DATASET EXCERPT -
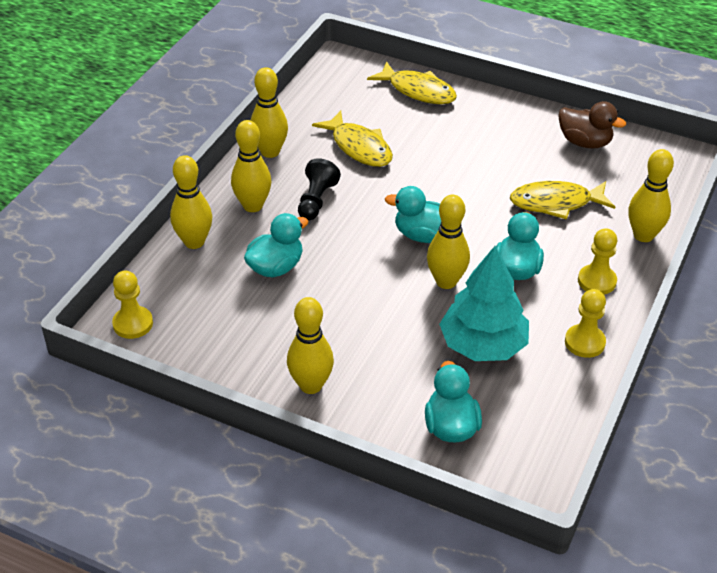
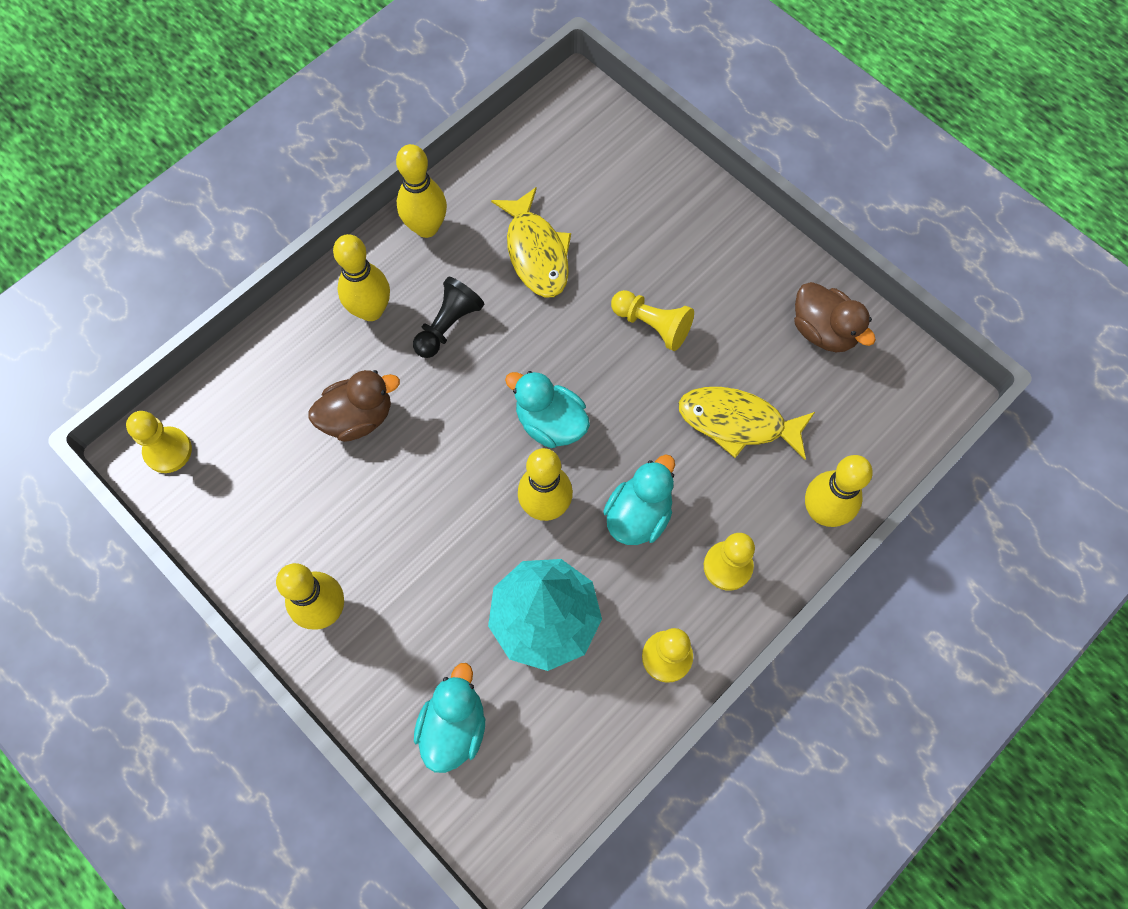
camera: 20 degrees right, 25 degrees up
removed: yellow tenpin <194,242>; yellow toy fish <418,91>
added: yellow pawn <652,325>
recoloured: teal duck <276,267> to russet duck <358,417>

PROBLEM - Within the data, tally each line containing the string "yellow". Answer with the number by itself.

SOLUTION BELOW - 2